(RECORDS SHOWN)
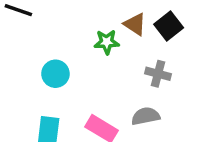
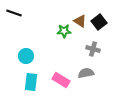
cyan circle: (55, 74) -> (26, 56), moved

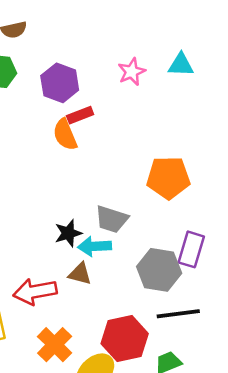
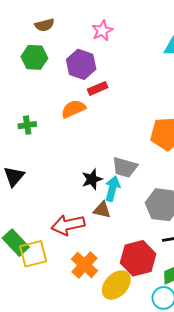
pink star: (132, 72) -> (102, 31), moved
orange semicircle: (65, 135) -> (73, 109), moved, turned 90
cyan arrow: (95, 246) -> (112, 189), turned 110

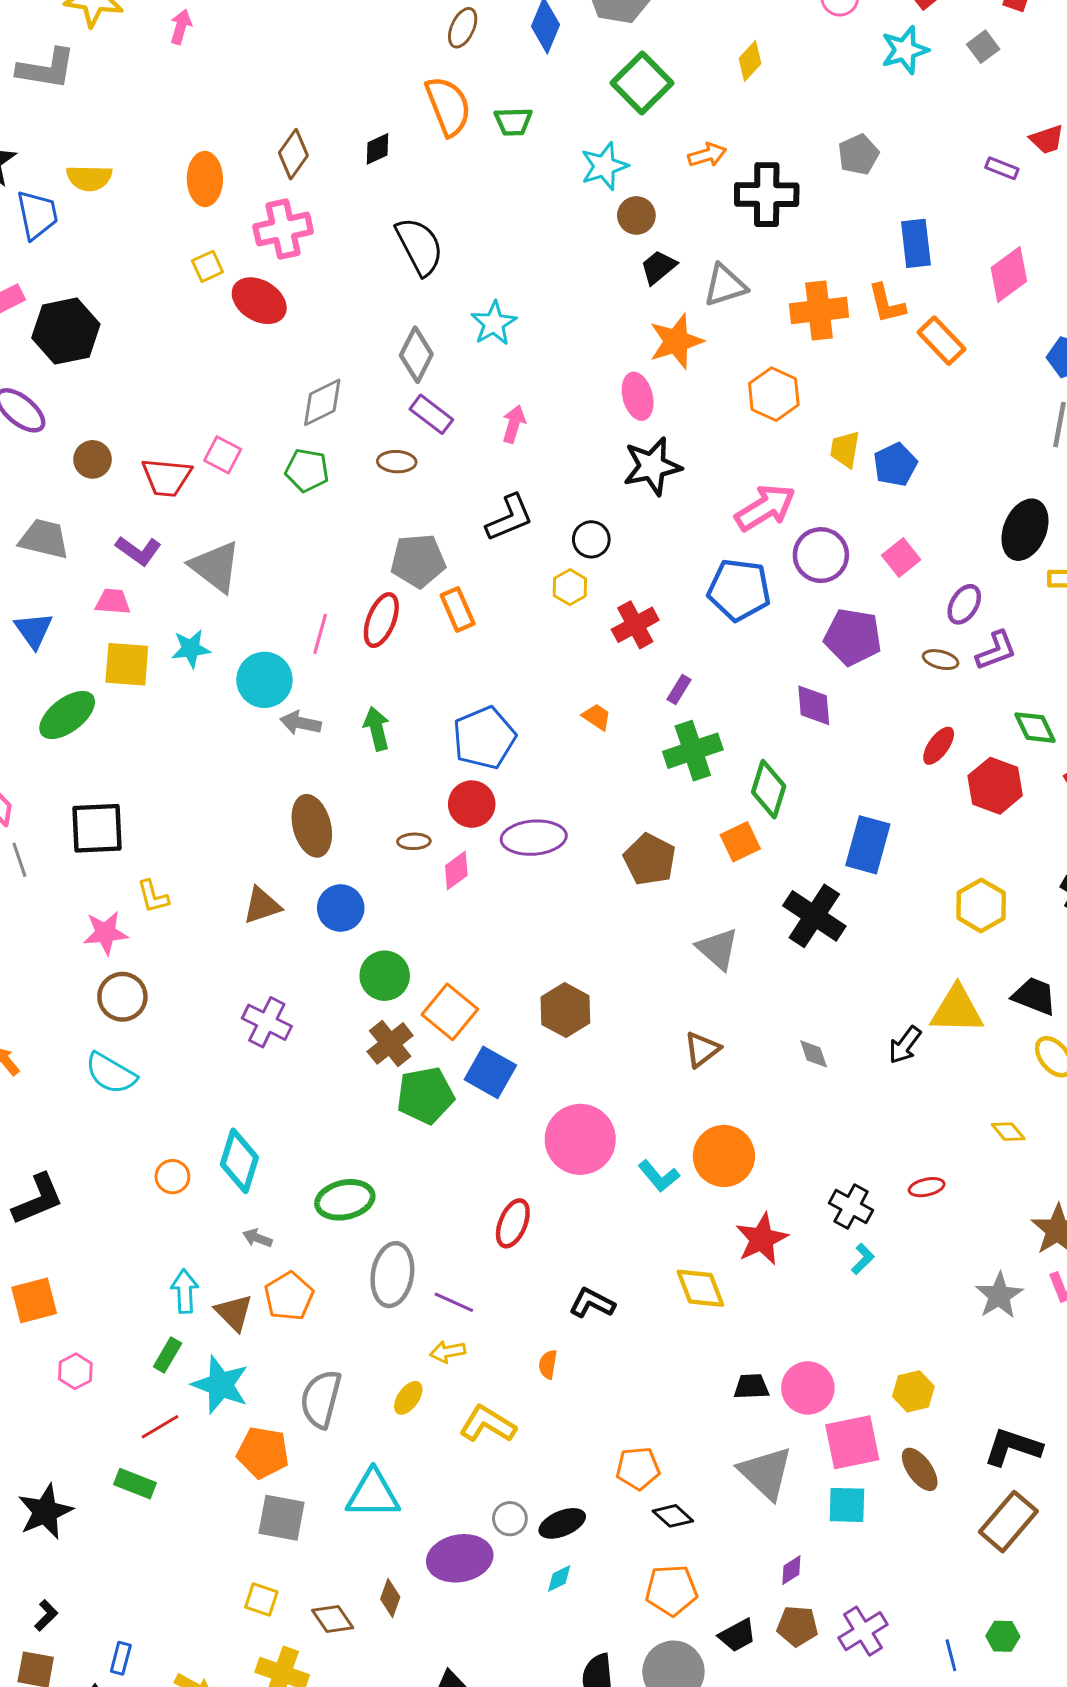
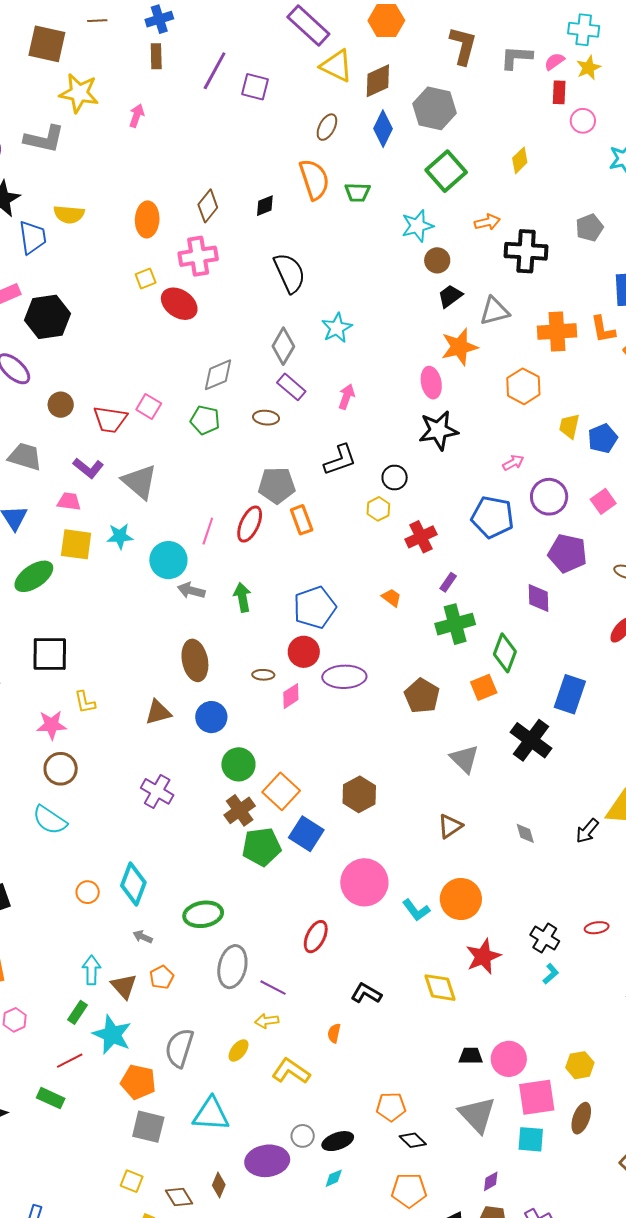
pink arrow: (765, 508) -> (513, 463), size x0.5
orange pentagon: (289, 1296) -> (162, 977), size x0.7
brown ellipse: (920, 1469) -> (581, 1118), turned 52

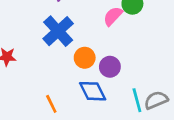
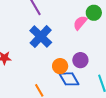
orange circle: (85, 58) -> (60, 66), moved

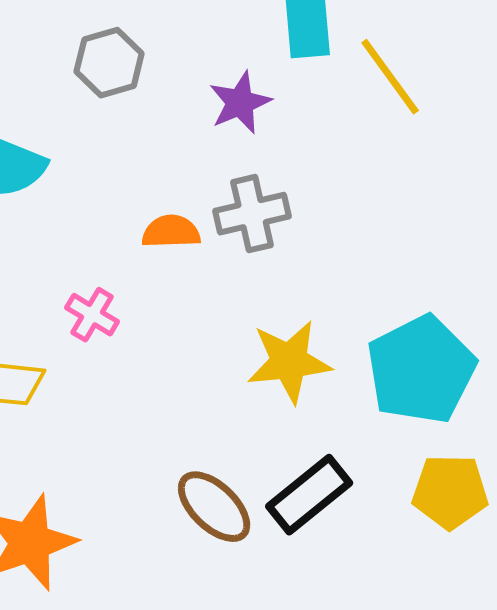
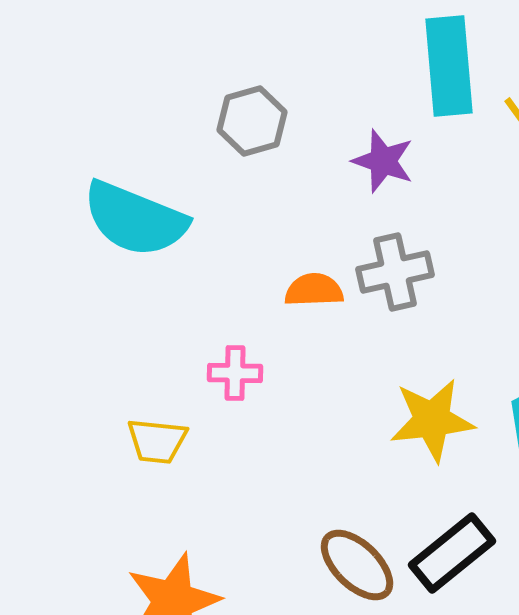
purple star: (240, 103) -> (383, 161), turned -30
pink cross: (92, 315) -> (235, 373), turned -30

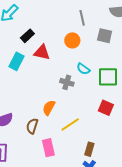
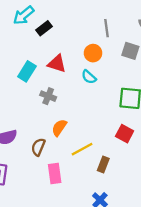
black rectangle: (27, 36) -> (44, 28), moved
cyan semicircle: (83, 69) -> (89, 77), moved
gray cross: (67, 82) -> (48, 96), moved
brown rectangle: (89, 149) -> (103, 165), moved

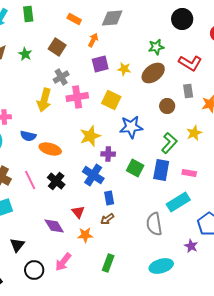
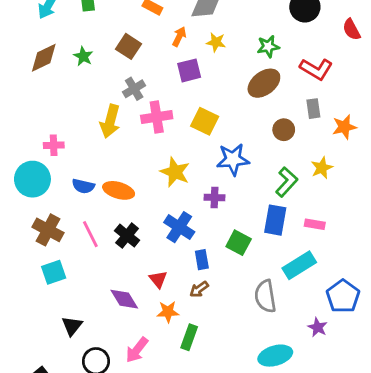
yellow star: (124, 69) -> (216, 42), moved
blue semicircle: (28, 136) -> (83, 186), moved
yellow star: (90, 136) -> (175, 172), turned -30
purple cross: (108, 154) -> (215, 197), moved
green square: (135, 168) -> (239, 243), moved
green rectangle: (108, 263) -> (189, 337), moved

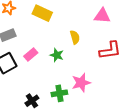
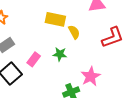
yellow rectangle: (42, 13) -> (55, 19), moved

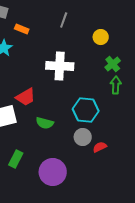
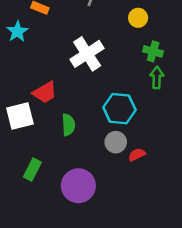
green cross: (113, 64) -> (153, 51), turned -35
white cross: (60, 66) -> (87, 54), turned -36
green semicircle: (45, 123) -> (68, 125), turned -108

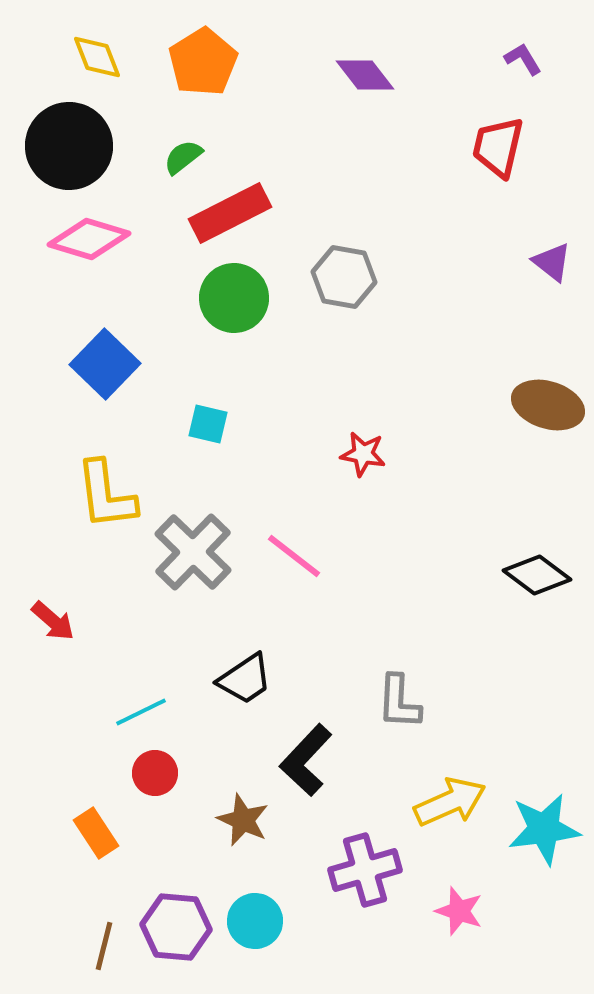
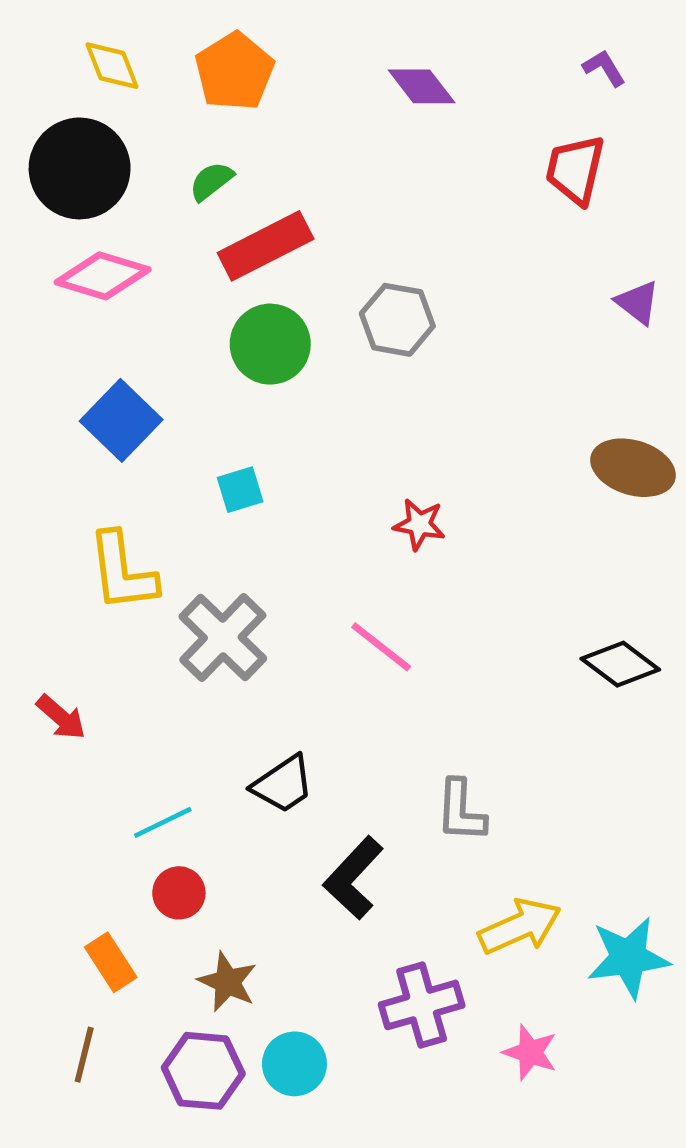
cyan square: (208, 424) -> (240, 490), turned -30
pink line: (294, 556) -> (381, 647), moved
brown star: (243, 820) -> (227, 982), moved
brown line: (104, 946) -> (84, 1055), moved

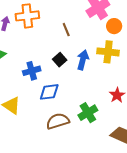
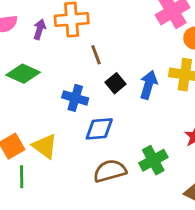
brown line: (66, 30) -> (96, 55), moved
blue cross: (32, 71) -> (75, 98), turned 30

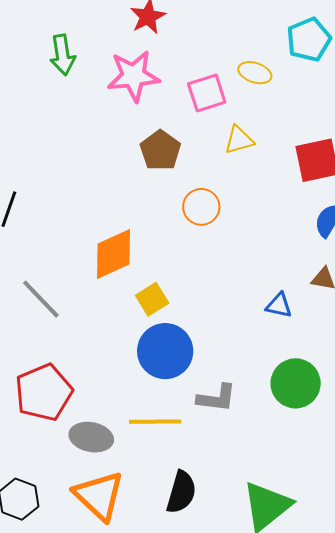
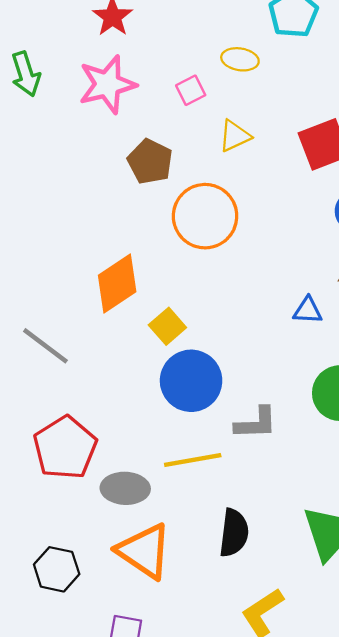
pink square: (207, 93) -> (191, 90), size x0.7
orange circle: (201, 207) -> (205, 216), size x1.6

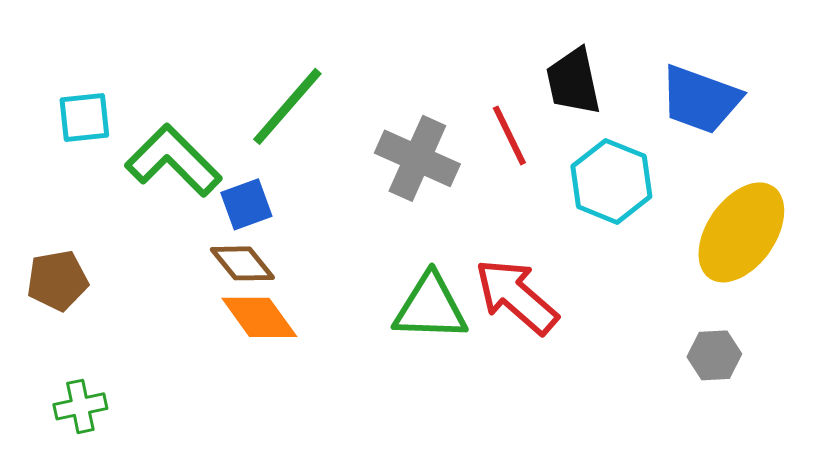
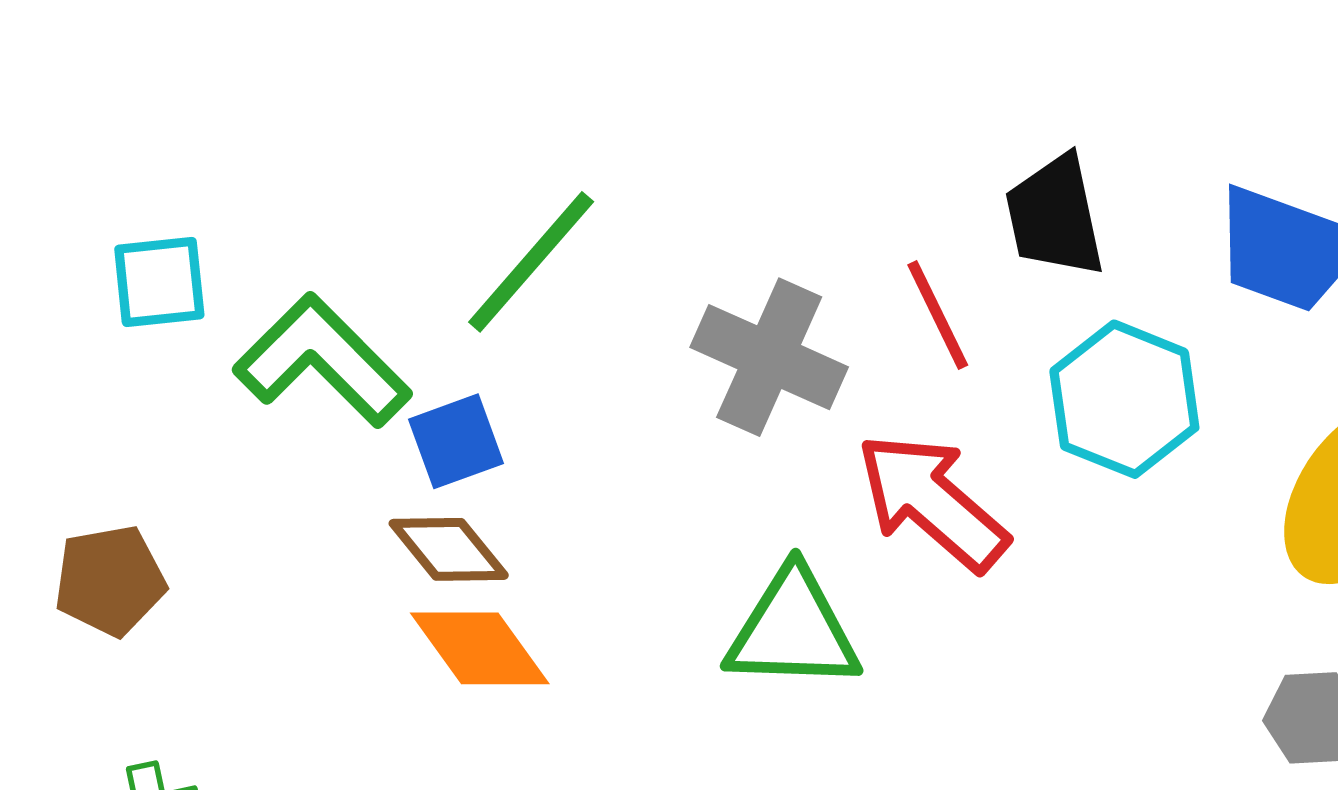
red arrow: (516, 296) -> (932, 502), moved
(End RECORDS SHOWN)
■ **INSTRUCTIONS TO FOLLOW**
Write out exactly the lines that run from the one containing "gray cross: (67, 82) -> (48, 96), moved" to the last line of the entries above, both ends kept, pictures left out.

■ **ANSWER BOX**
gray cross: (67, 82) -> (48, 96), moved
brown rectangle: (89, 149) -> (103, 165), moved

yellow star: (124, 69) -> (216, 42), moved
blue semicircle: (28, 136) -> (83, 186), moved
yellow star: (90, 136) -> (175, 172), turned -30
purple cross: (108, 154) -> (215, 197), moved
green square: (135, 168) -> (239, 243), moved
green rectangle: (108, 263) -> (189, 337), moved

yellow rectangle: (42, 13) -> (55, 19), moved

green cross: (113, 64) -> (153, 51), turned -35
white cross: (60, 66) -> (87, 54), turned -36
green semicircle: (45, 123) -> (68, 125), turned -108

cyan square: (208, 424) -> (240, 490), turned -30
pink line: (294, 556) -> (381, 647), moved
brown star: (243, 820) -> (227, 982), moved
brown line: (104, 946) -> (84, 1055), moved

brown line: (66, 30) -> (96, 55), moved
blue cross: (32, 71) -> (75, 98), turned 30

pink square: (207, 93) -> (191, 90), size x0.7
orange circle: (201, 207) -> (205, 216), size x1.6

red arrow: (516, 296) -> (932, 502), moved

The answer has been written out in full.